EXERCISE DIRECTIONS
In the records below, reproduce exactly the lines from the one containing "none -> purple brick I3 level 1" through the one containing "none -> purple brick M8:M10 level 1", both included, and omit the pictures.

EXCERPTED RECORDS
=====
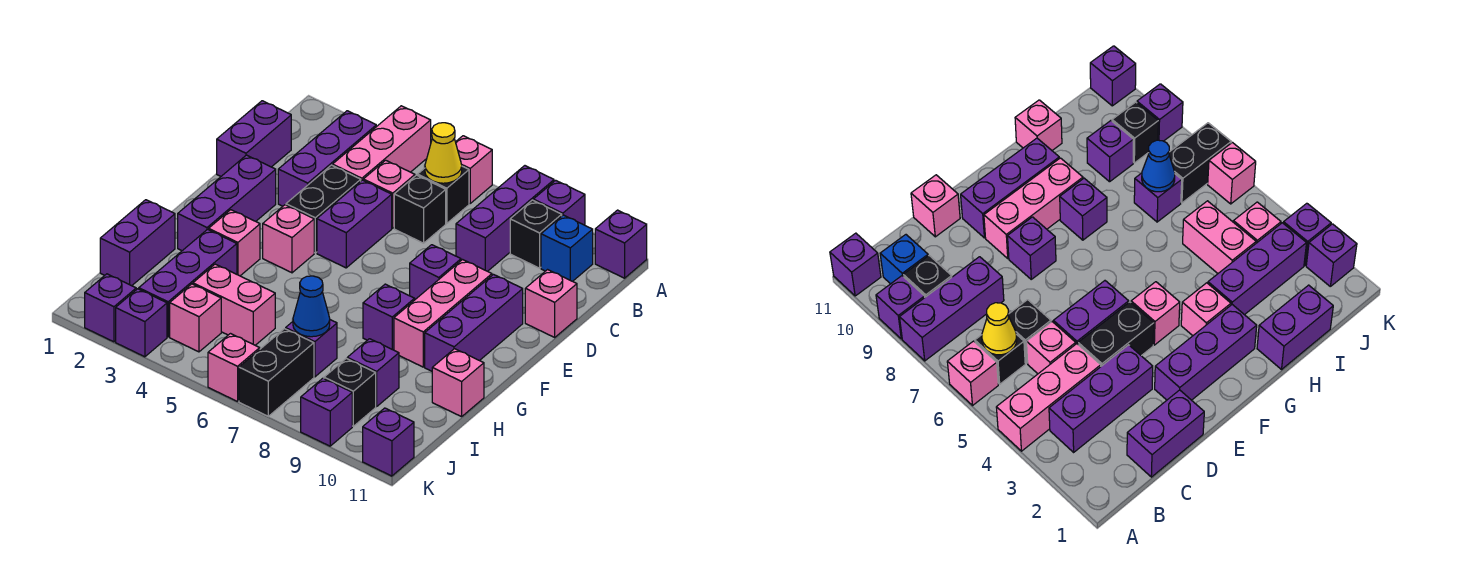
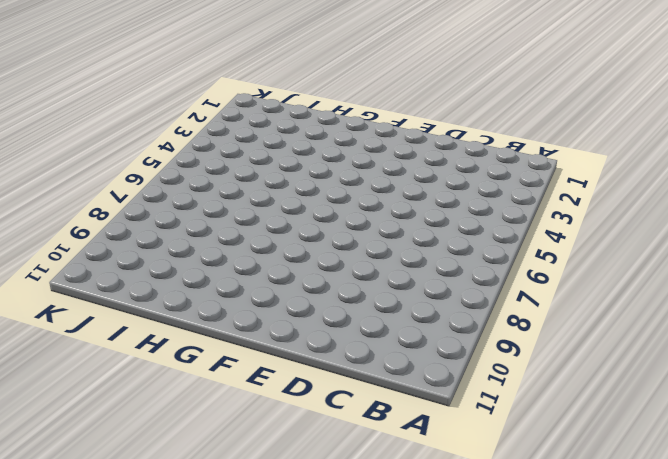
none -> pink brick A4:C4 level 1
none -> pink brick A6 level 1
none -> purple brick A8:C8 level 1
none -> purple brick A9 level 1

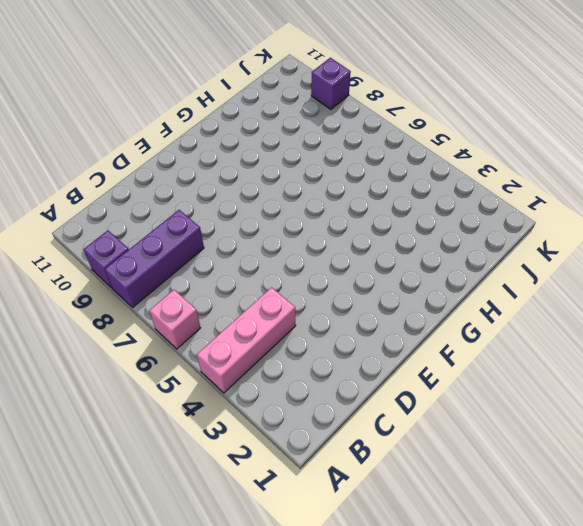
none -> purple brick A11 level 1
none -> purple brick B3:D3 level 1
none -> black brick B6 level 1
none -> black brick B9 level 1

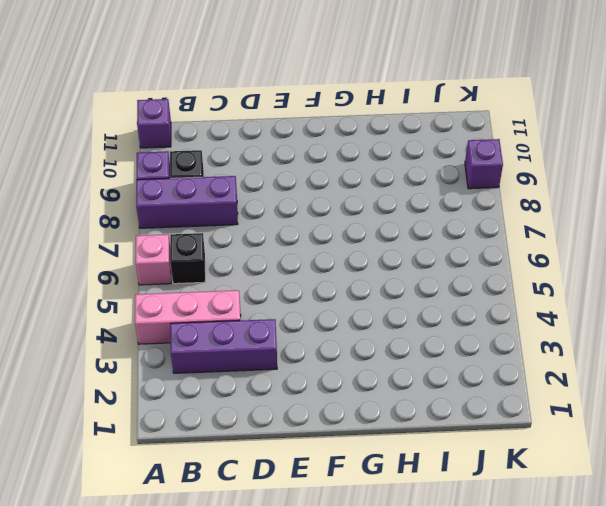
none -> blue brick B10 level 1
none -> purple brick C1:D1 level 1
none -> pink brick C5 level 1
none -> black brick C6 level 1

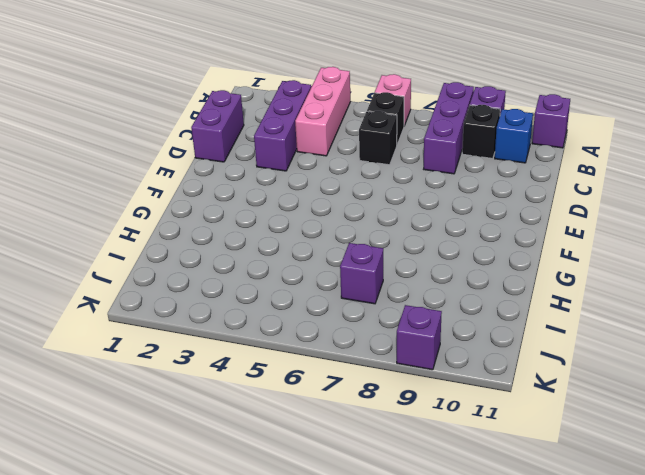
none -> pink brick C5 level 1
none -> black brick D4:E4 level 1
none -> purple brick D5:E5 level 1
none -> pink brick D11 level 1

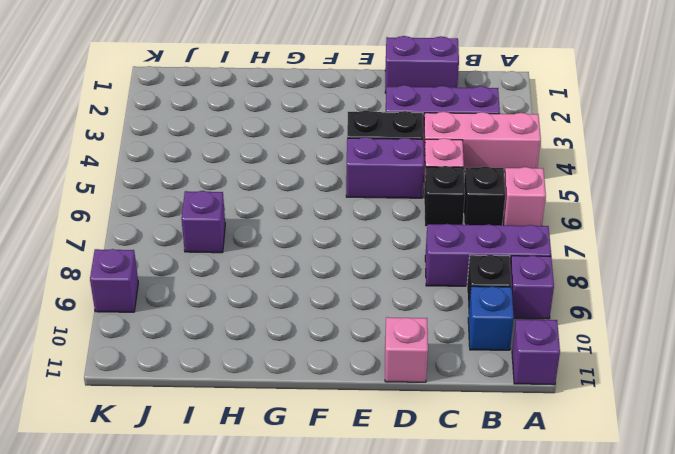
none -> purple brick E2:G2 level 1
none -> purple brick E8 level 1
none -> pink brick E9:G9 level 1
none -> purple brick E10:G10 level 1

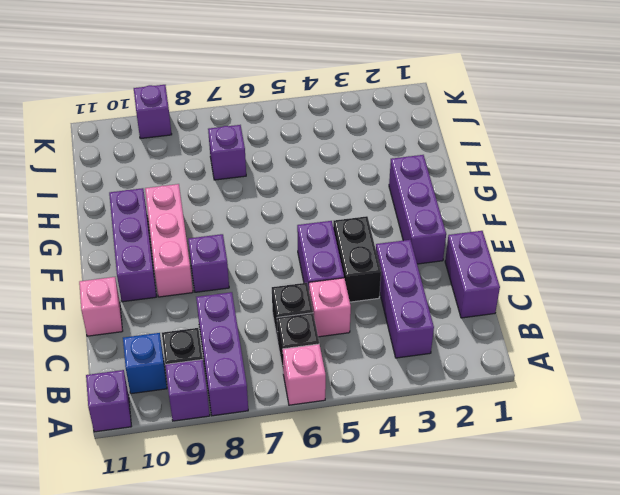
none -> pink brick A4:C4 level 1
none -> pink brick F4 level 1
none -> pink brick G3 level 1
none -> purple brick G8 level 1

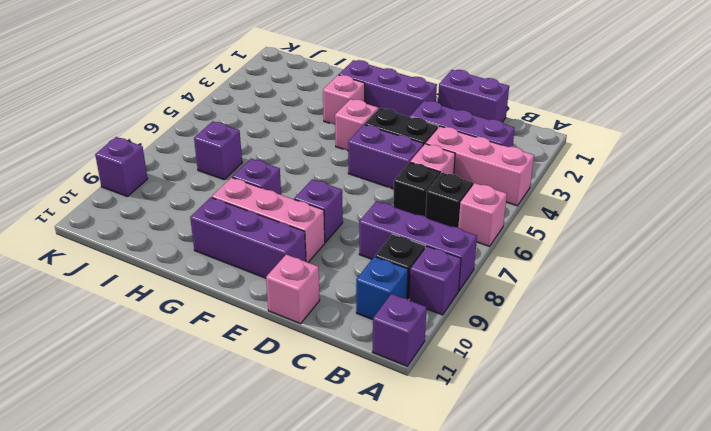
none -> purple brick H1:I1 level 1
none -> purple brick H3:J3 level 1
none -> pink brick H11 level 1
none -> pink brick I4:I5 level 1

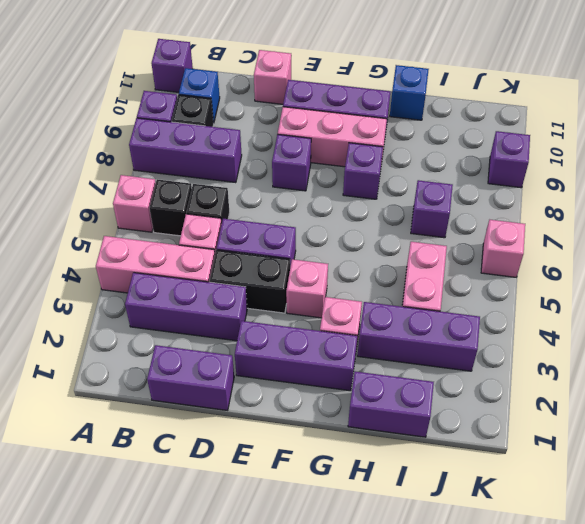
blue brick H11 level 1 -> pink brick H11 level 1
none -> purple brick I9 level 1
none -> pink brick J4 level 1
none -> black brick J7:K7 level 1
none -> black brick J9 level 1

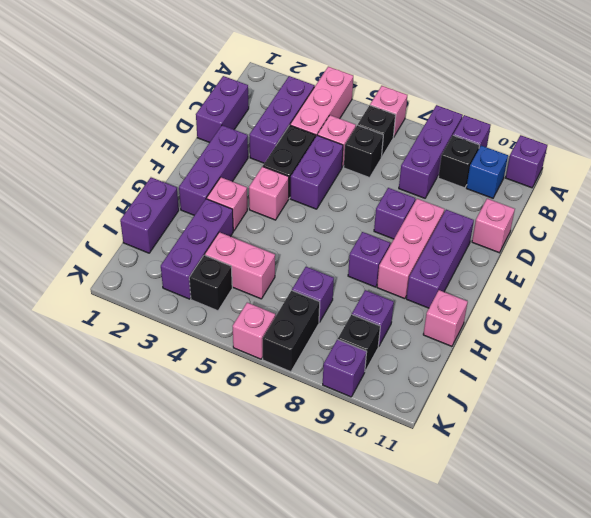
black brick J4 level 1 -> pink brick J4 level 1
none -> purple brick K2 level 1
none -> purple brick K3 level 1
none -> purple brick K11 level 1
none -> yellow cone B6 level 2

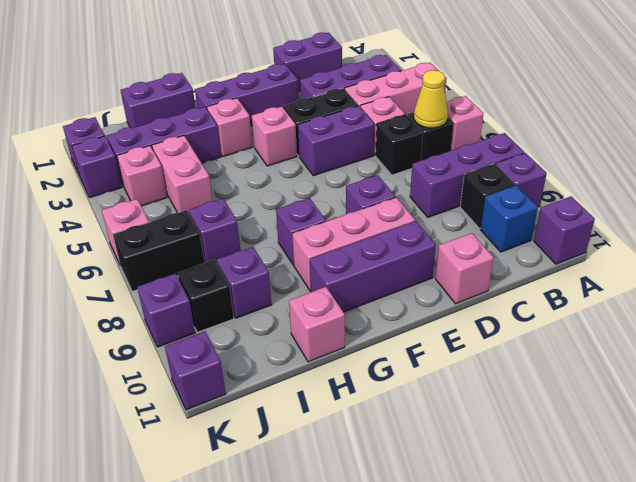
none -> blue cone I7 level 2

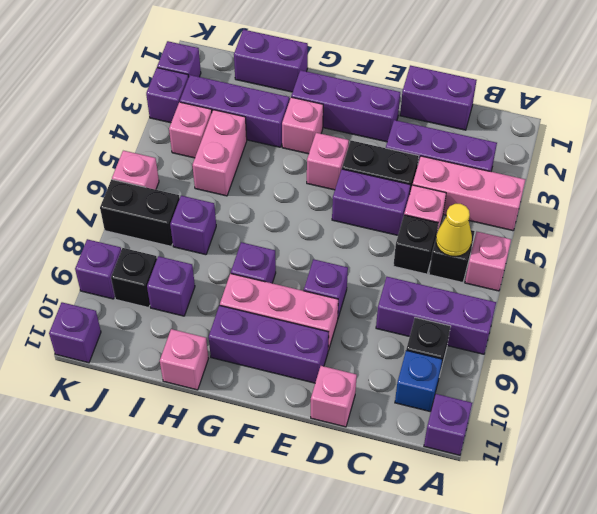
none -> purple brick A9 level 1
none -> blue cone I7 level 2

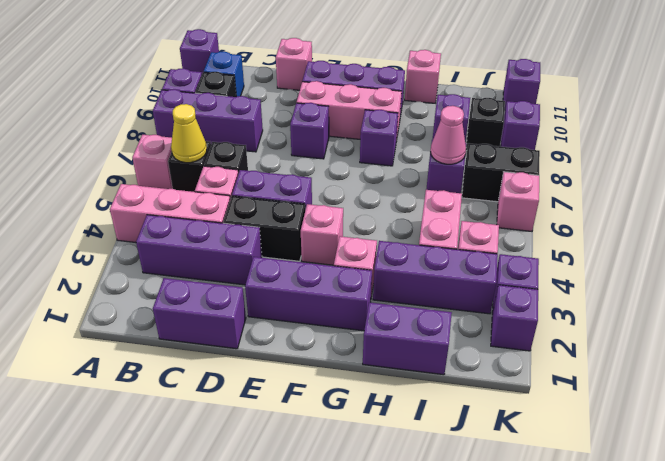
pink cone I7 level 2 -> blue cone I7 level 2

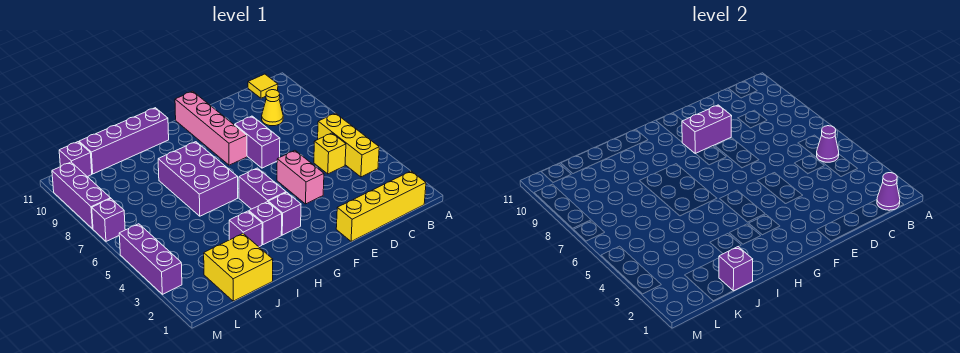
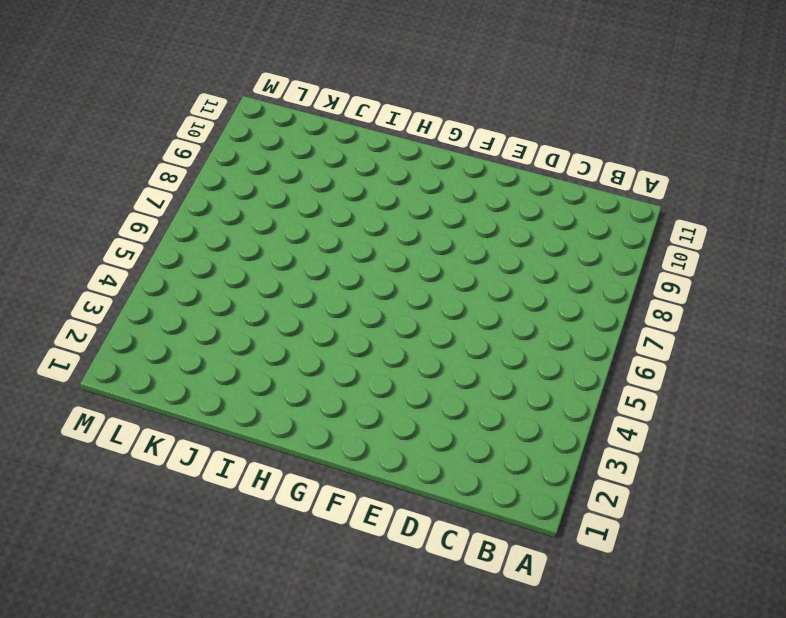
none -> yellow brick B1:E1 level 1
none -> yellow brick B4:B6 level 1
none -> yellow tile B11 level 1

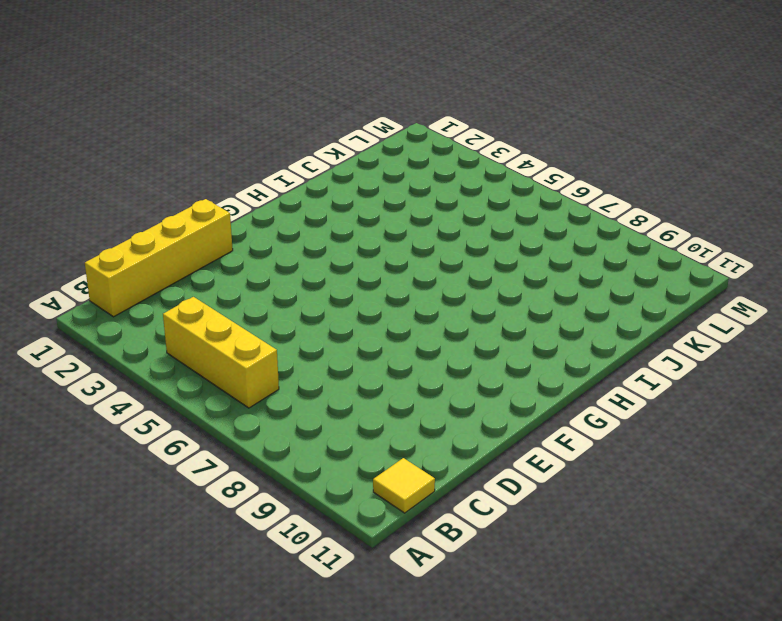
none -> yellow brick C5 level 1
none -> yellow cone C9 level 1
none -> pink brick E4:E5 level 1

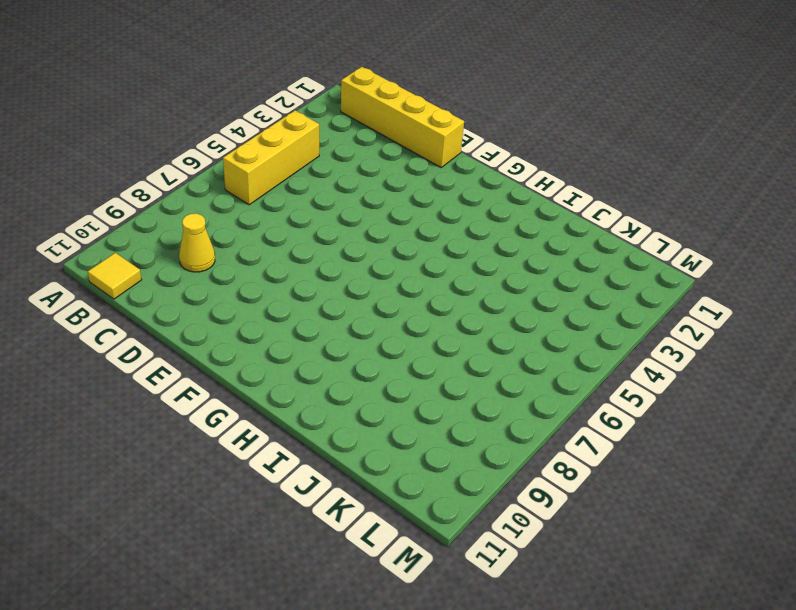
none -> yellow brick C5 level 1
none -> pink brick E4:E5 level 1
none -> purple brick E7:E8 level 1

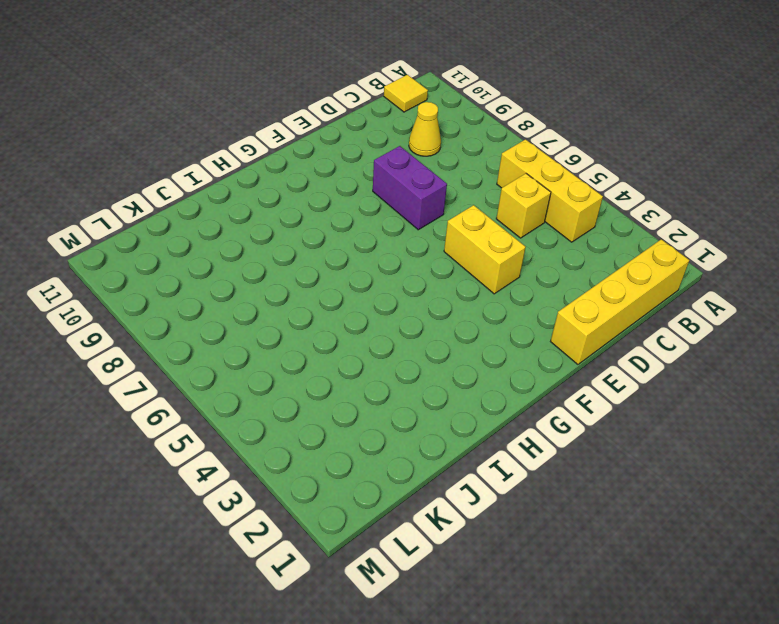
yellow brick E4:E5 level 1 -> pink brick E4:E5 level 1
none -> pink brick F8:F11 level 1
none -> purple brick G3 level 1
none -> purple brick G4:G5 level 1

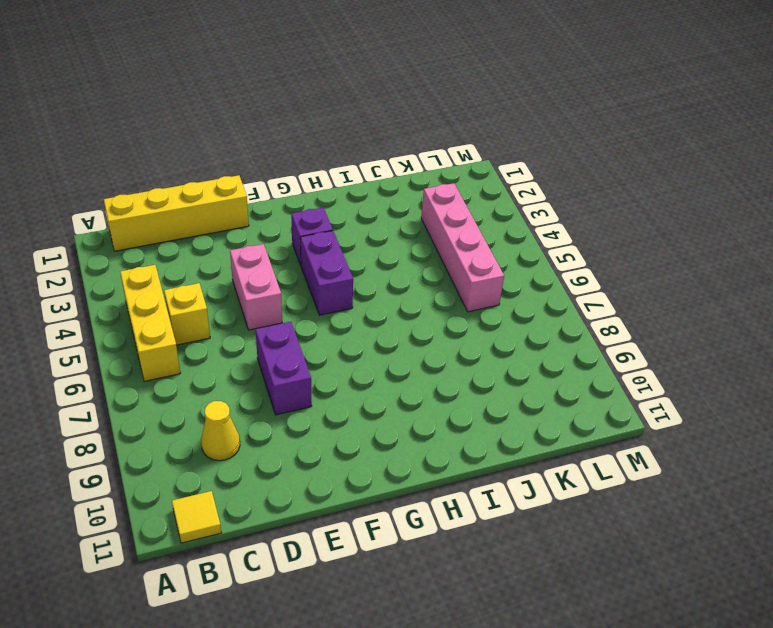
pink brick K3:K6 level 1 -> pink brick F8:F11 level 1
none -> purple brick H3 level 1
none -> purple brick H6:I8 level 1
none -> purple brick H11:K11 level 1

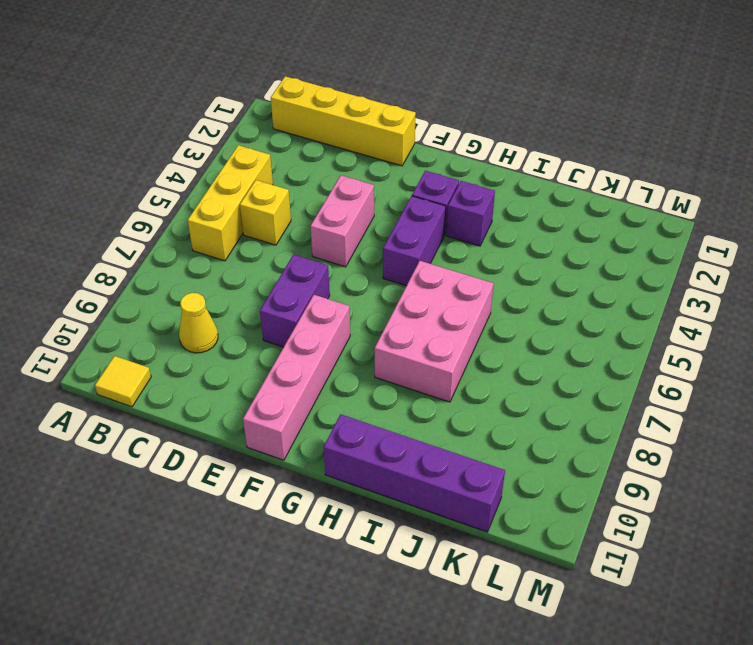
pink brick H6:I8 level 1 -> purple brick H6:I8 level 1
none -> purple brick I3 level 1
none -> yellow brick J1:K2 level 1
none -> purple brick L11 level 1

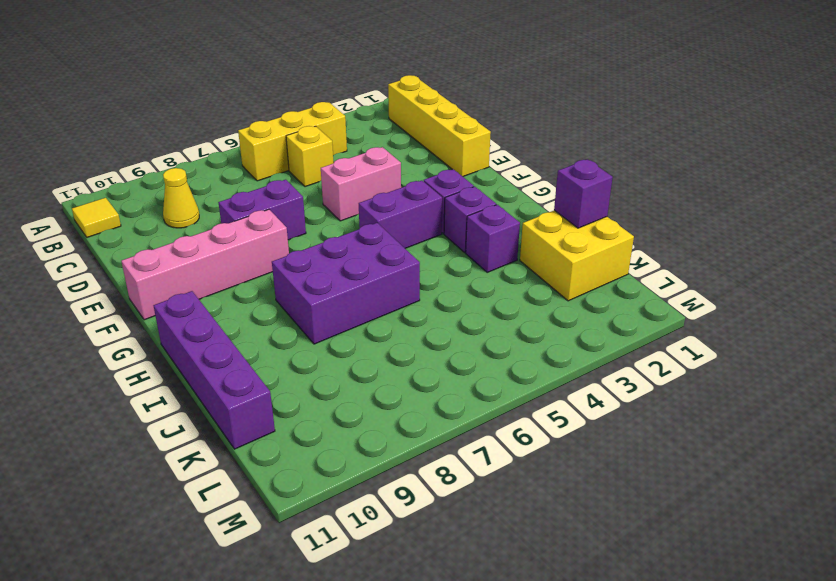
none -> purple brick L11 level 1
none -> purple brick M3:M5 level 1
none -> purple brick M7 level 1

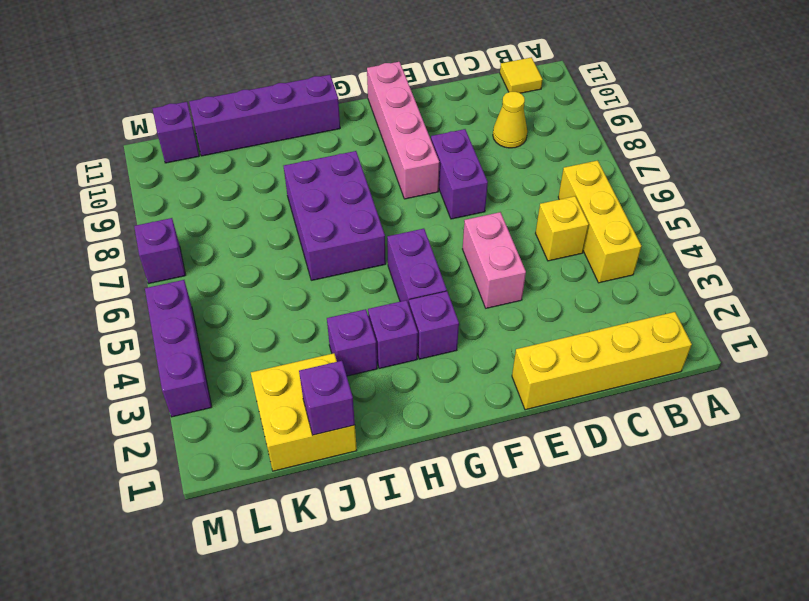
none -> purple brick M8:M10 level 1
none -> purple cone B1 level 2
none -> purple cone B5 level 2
=====
WRITTEN ANSWER
none -> purple brick I3 level 1
none -> yellow brick J1:K2 level 1
none -> purple brick L11 level 1

none -> purple brick L11 level 1
none -> purple brick M3:M5 level 1
none -> purple brick M7 level 1

none -> purple brick M8:M10 level 1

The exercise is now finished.